Exercise inputs: Begin

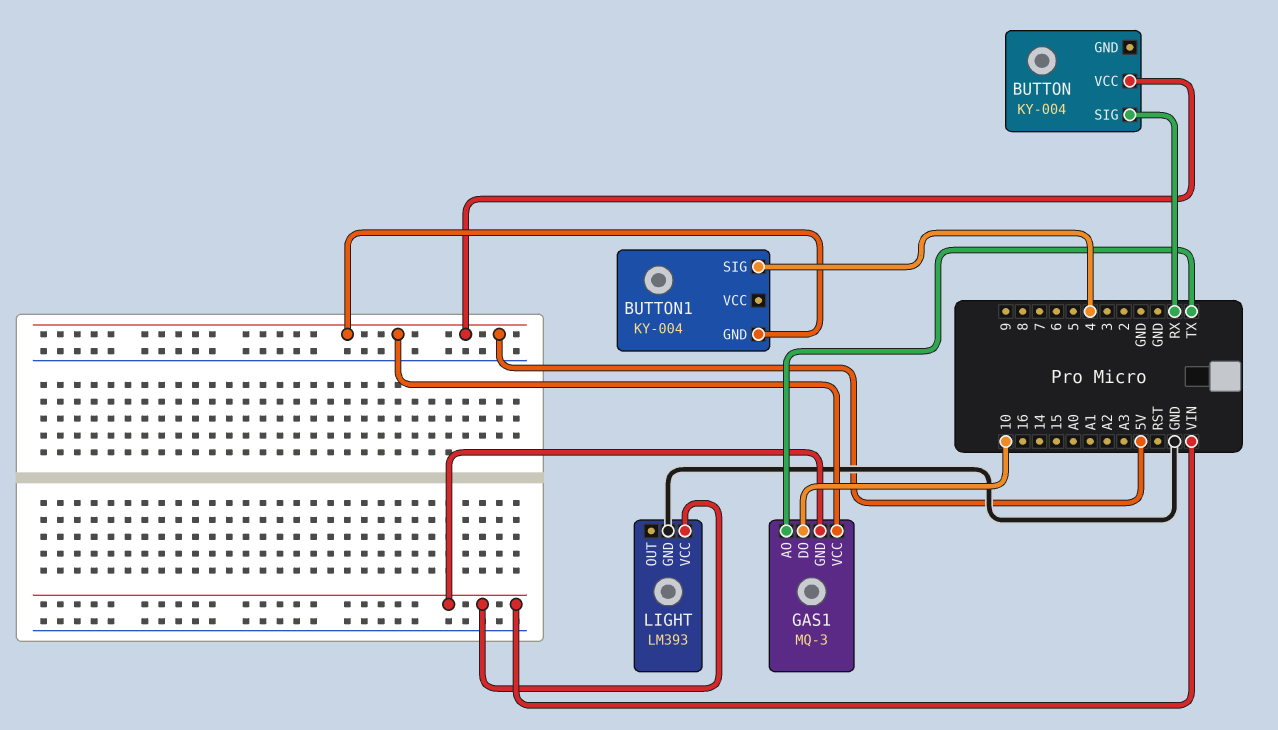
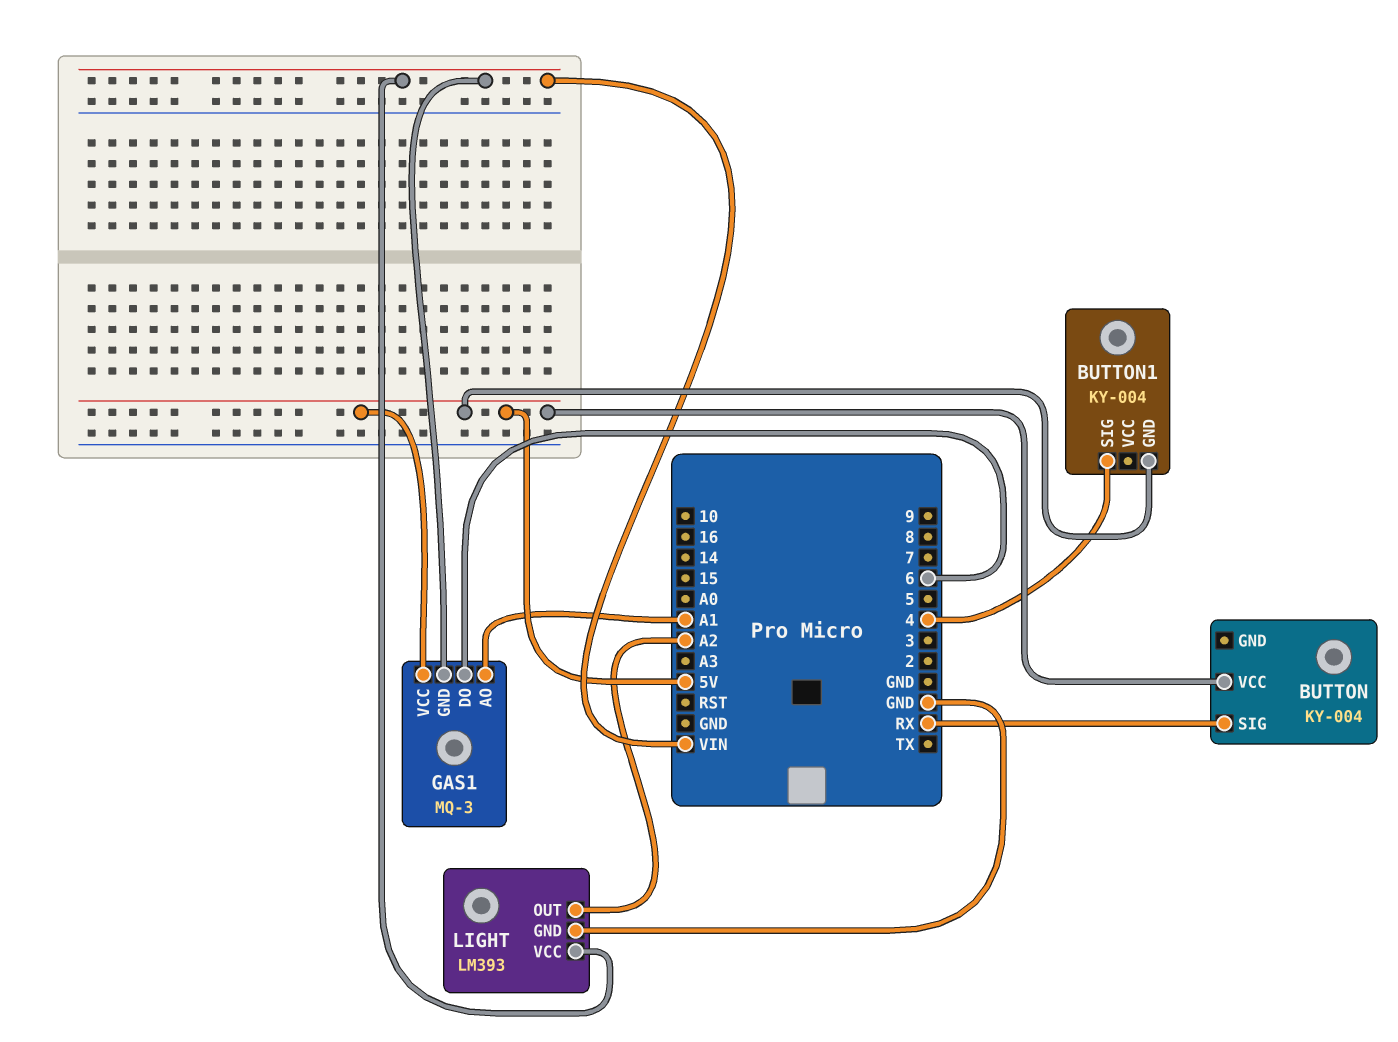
GAS1 pin AO: TX -> A1
GAS1 pin DO: 10 -> 6
LIGHT pin OUT: none -> A2

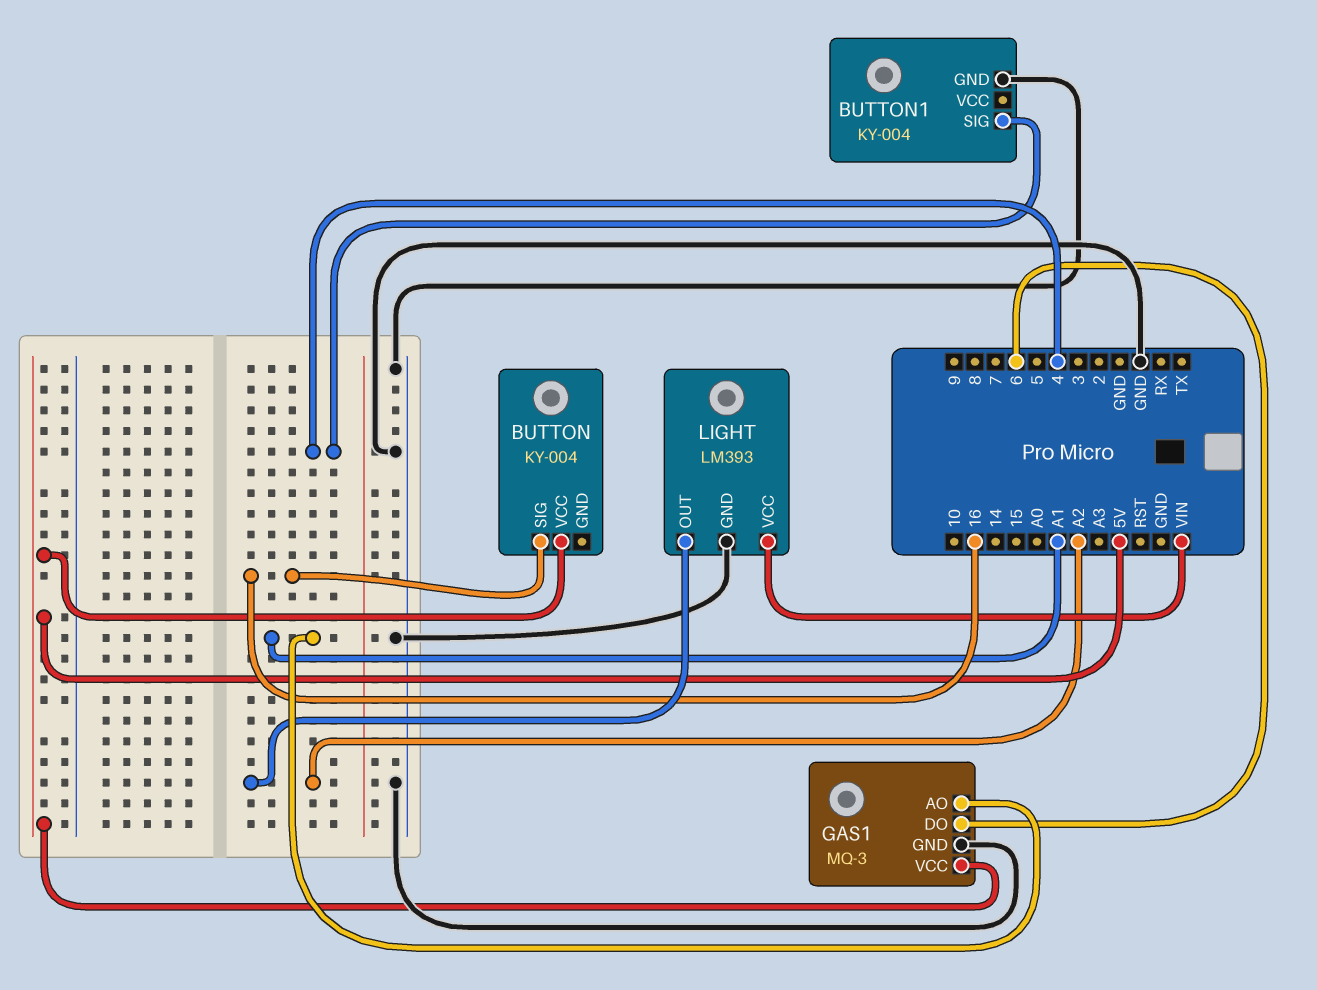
BUTTON pin SIG: RX -> 16
BUTTON1 pin GND: 5V -> GND
GAS1 pin GND: VIN -> GND

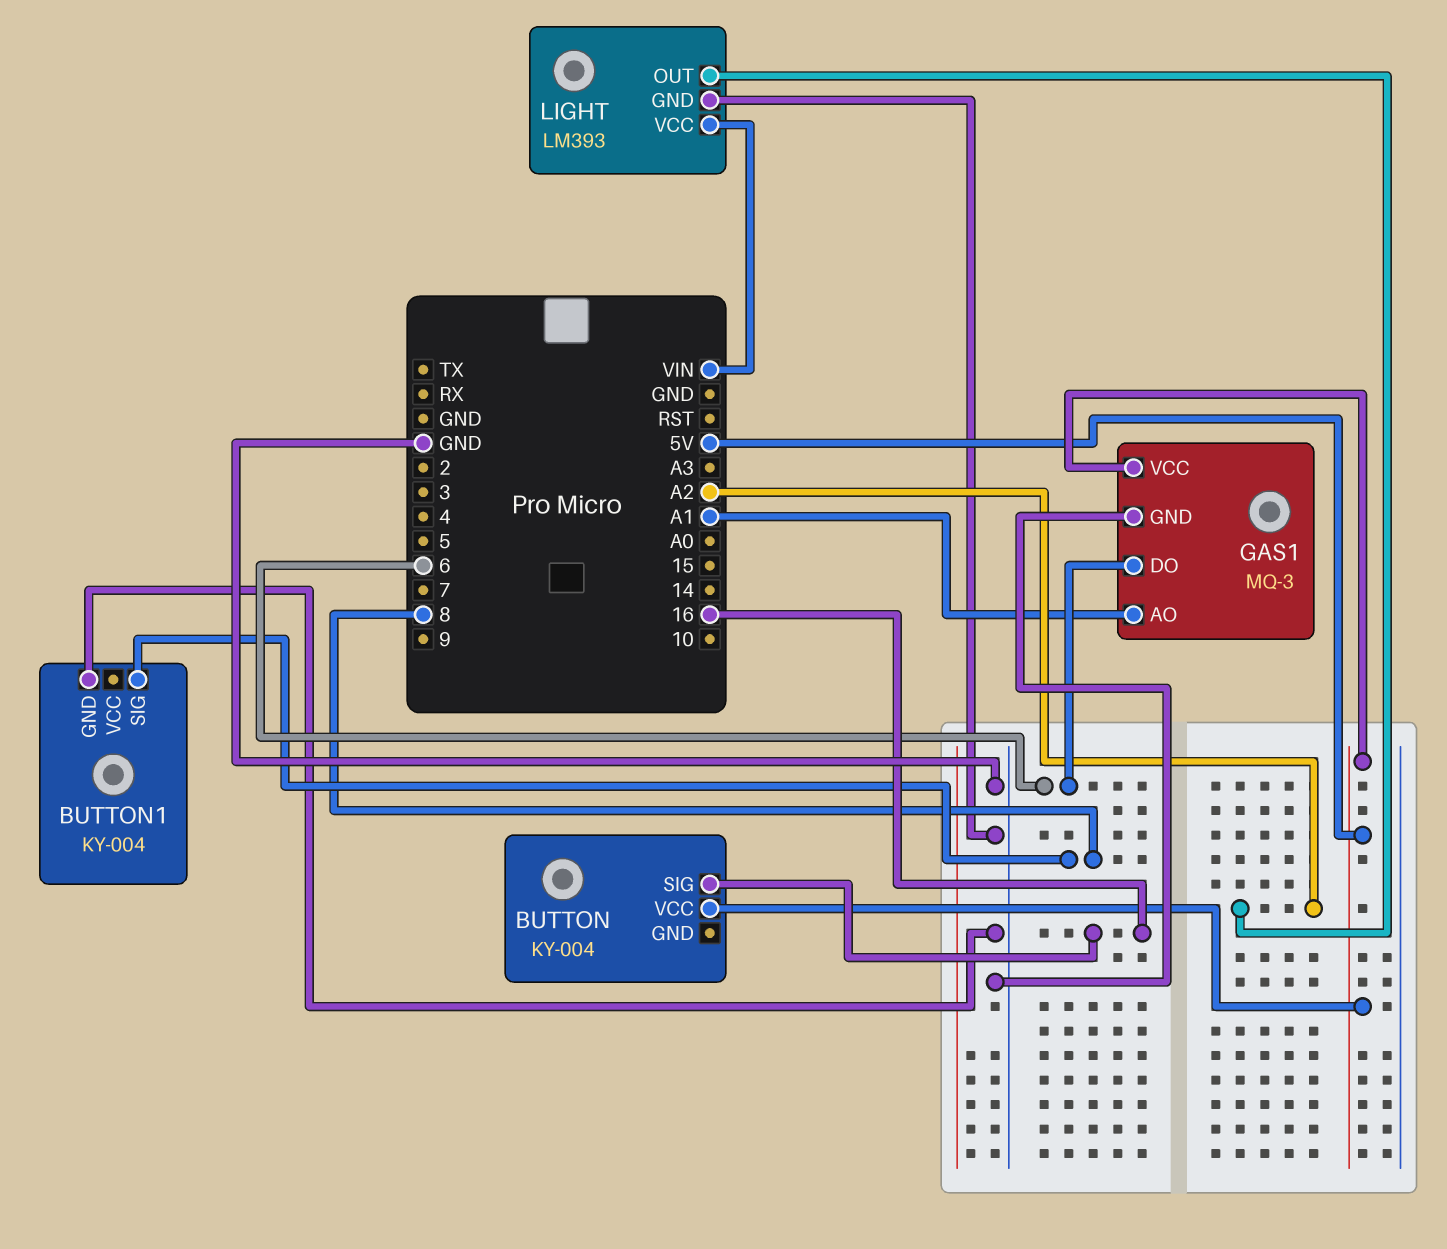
BUTTON1 pin SIG: 4 -> 8

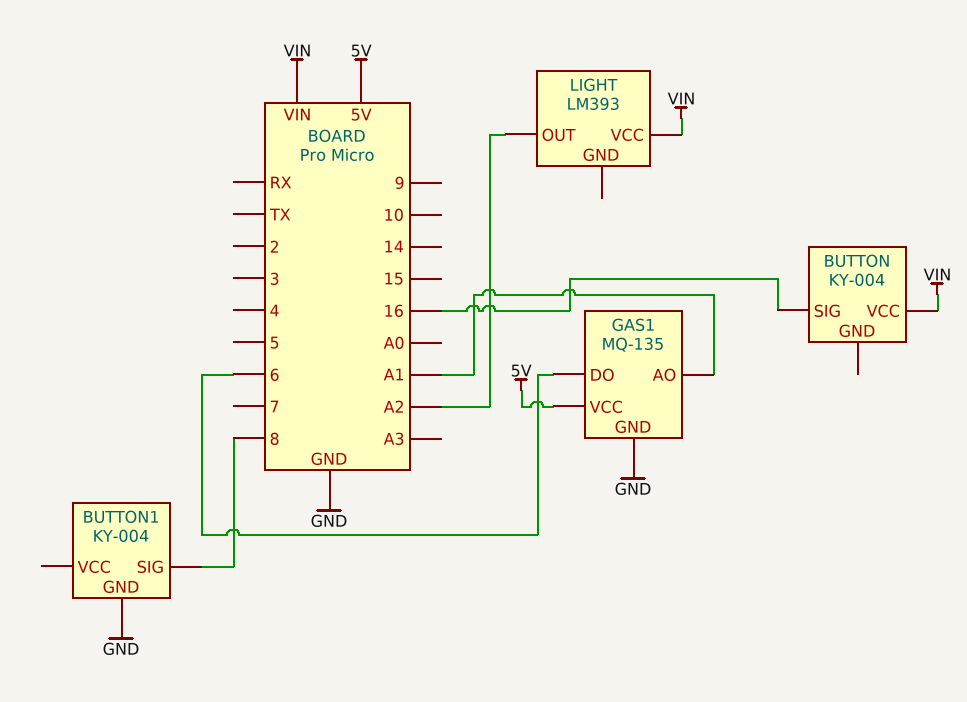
BUTTON pin VCC: 5V -> VIN
GAS1: MQ-3 -> MQ-135
LIGHT pin GND: GND -> none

Exercise inputs: End

(Exercise brief) Write the lines out word for word, starting at the one with "LIGHT pin OUT: none -> A2" and stopping after the last line of the material above, with pictures excluded.

(Task answer)
LIGHT pin OUT: none -> A2

BUTTON pin SIG: RX -> 16
BUTTON1 pin GND: 5V -> GND
GAS1 pin GND: VIN -> GND

BUTTON1 pin SIG: 4 -> 8

BUTTON pin VCC: 5V -> VIN
GAS1: MQ-3 -> MQ-135
LIGHT pin GND: GND -> none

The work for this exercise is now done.